= Activity =
Copy verbatim the block of lines in the entries below whose first line contains "tan brick C2 level" and whose last line contains "white brick L5:L7". Leave out all other lines.

[[ Provided information, beginning ]]

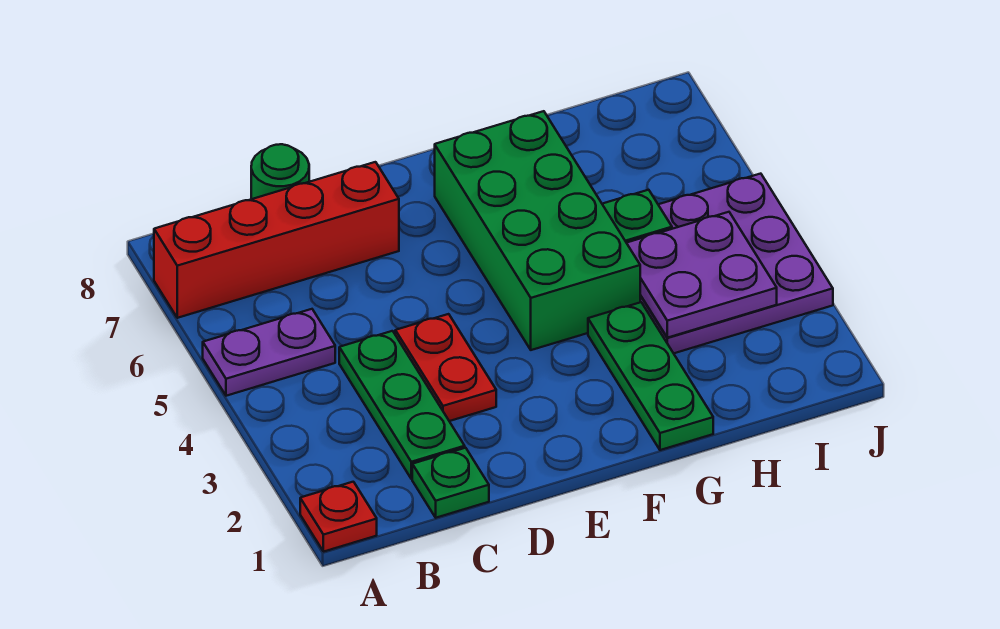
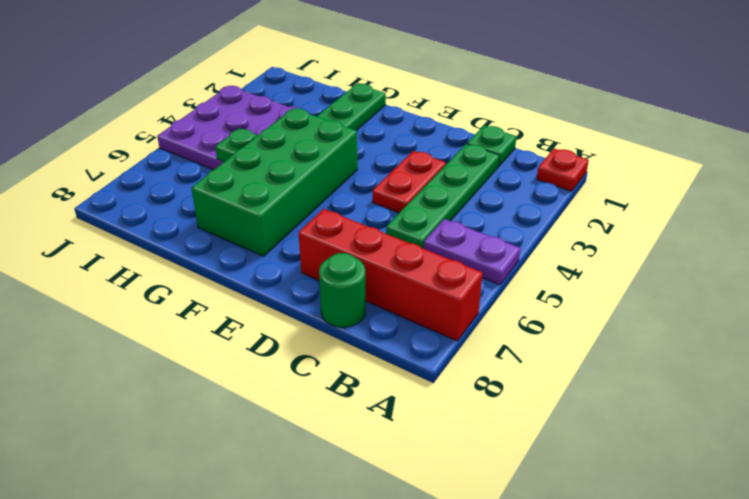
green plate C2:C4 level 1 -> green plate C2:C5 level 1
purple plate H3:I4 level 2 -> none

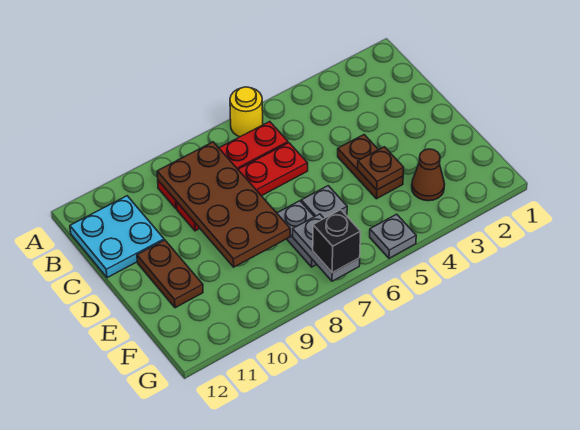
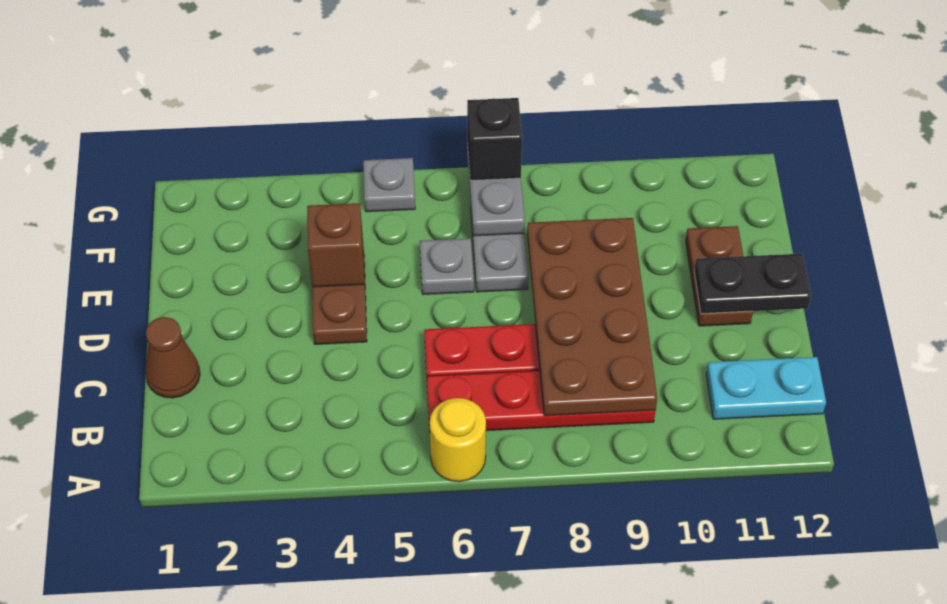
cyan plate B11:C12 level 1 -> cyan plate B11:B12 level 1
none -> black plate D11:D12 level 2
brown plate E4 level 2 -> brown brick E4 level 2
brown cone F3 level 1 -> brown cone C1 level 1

[[ Provided information, end ]]
[[ Provided information, beginning ]]

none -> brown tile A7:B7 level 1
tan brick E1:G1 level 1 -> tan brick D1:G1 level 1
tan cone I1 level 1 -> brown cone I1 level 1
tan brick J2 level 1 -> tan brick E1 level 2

[[ Provided information, end ]]
[[ Provided information, beginning ]]

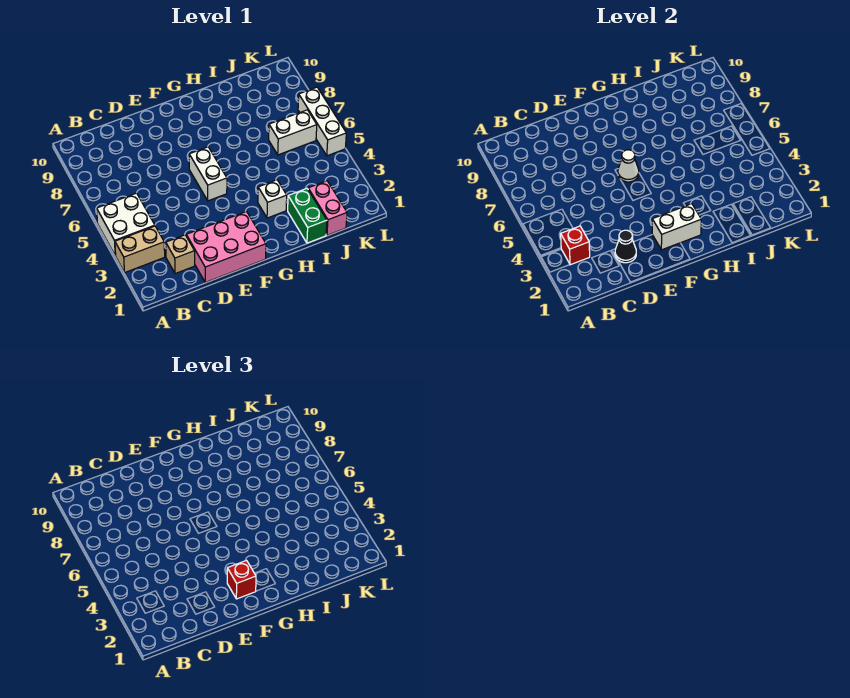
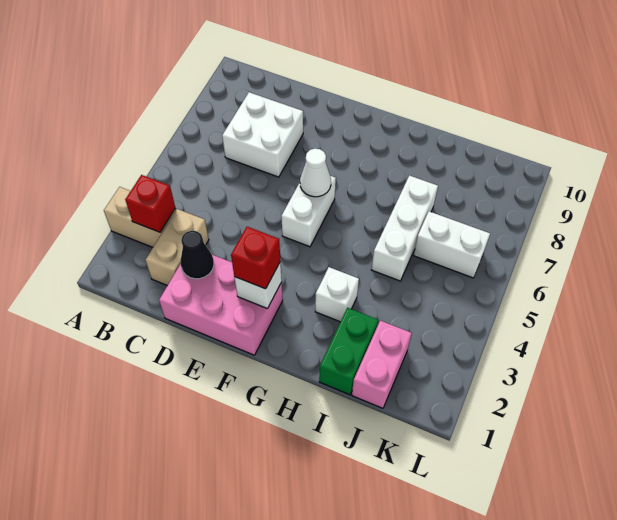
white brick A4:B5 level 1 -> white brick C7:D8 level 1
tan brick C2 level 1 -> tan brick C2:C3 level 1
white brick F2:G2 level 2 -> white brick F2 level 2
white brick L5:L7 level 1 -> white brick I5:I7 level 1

[[ Provided information, end ]]

= Exercise solution =
tan brick C2 level 1 -> tan brick C2:C3 level 1
white brick F2:G2 level 2 -> white brick F2 level 2
white brick L5:L7 level 1 -> white brick I5:I7 level 1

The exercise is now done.